What to produce:
Find "white brick C1:C4", then copy its line and every later line of the entries exactly through the end, leaving all pictures out.

Source records:
+ + + + + + +
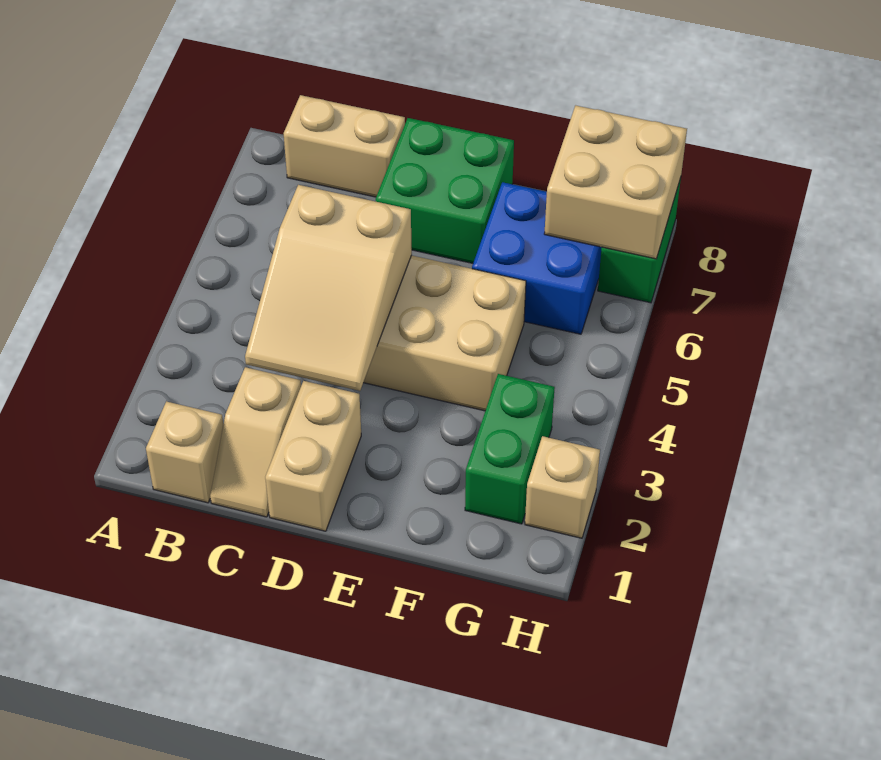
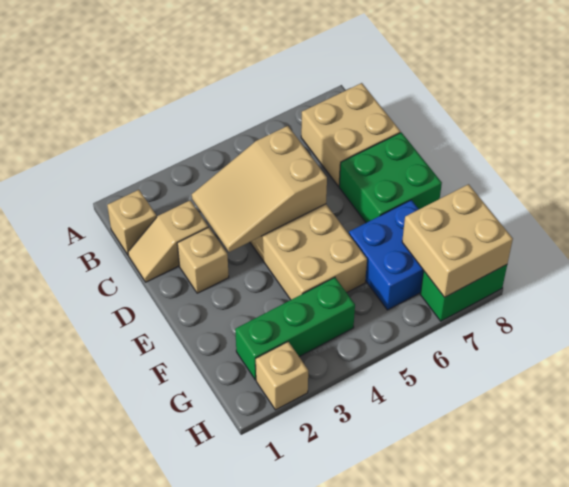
tan brick B8:C8 level 1 -> tan brick B7:C8 level 1
tan brick D1:D2 level 1 -> tan brick D2 level 1
green brick G2:G3 level 1 -> green brick G2:G4 level 1

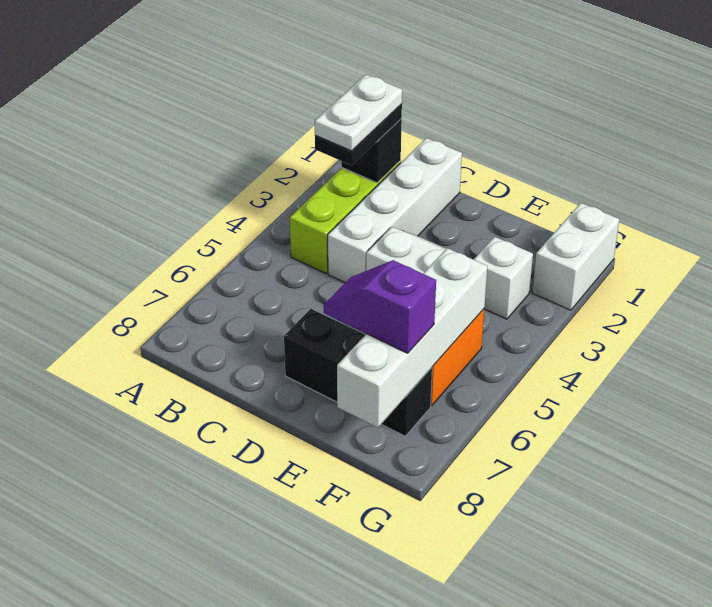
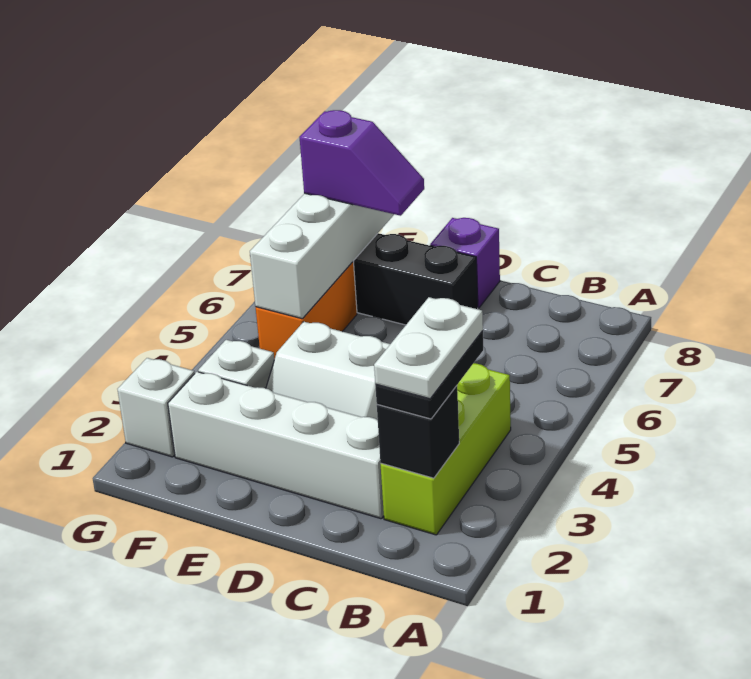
white brick C1:C4 level 1 -> white brick C2:F2 level 1
none -> purple brick D8 level 1
white brick G1:G2 level 1 -> white brick G2 level 1

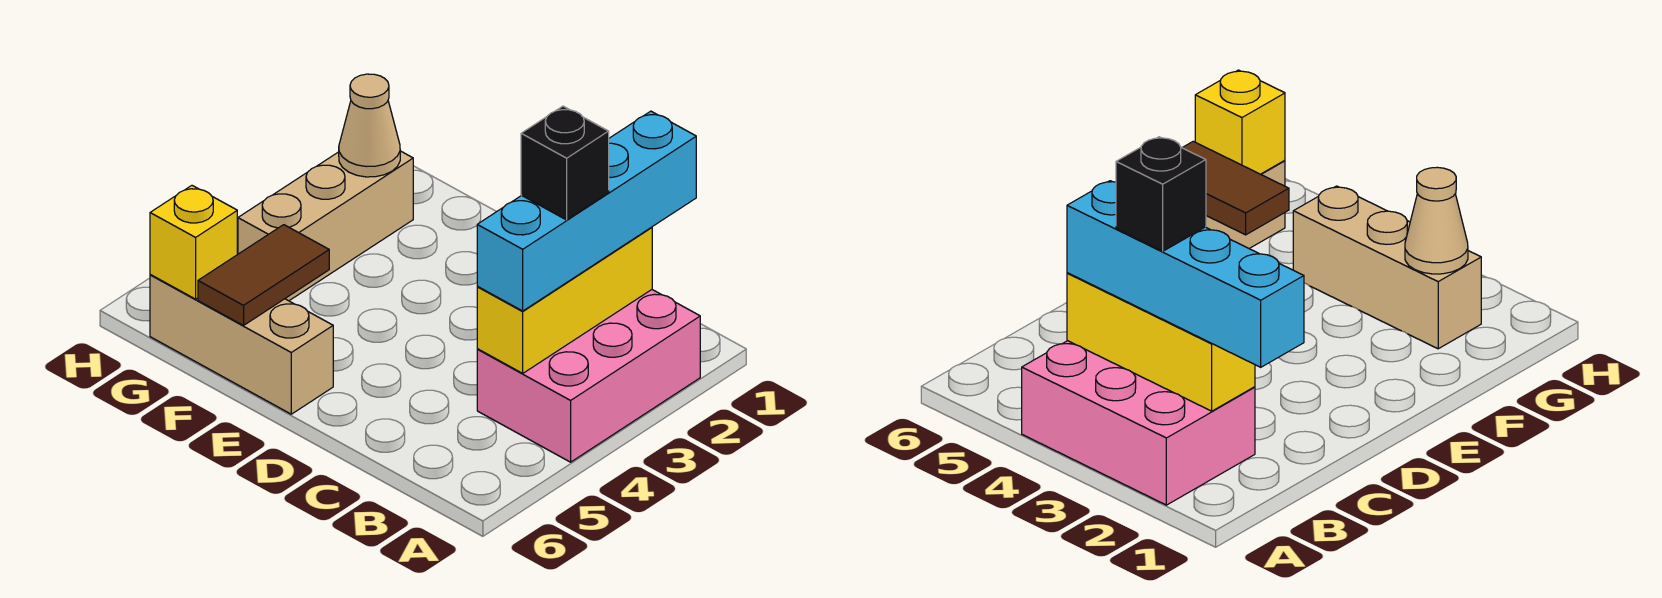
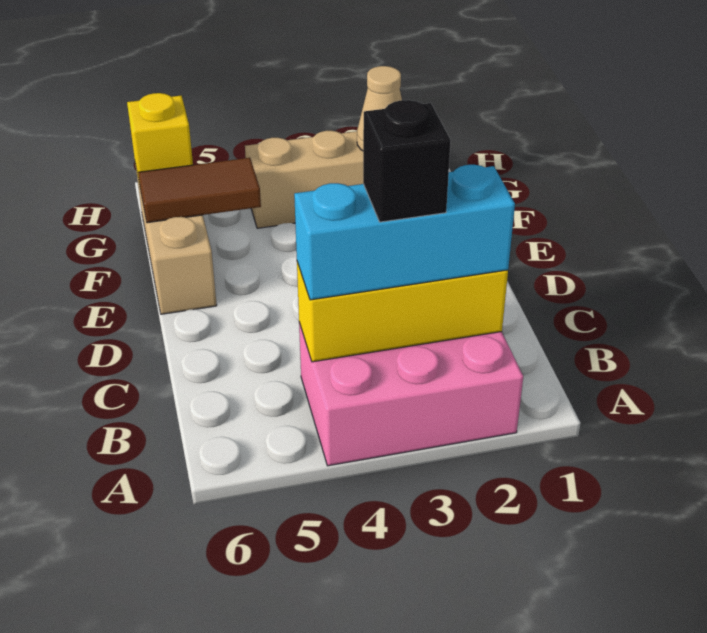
cyan brick B1:B4 level 3 -> cyan brick B2:B4 level 3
+ + + + + + +
Response below:
white brick C1:C4 level 1 -> white brick C2:F2 level 1
none -> purple brick D8 level 1
white brick G1:G2 level 1 -> white brick G2 level 1

cyan brick B1:B4 level 3 -> cyan brick B2:B4 level 3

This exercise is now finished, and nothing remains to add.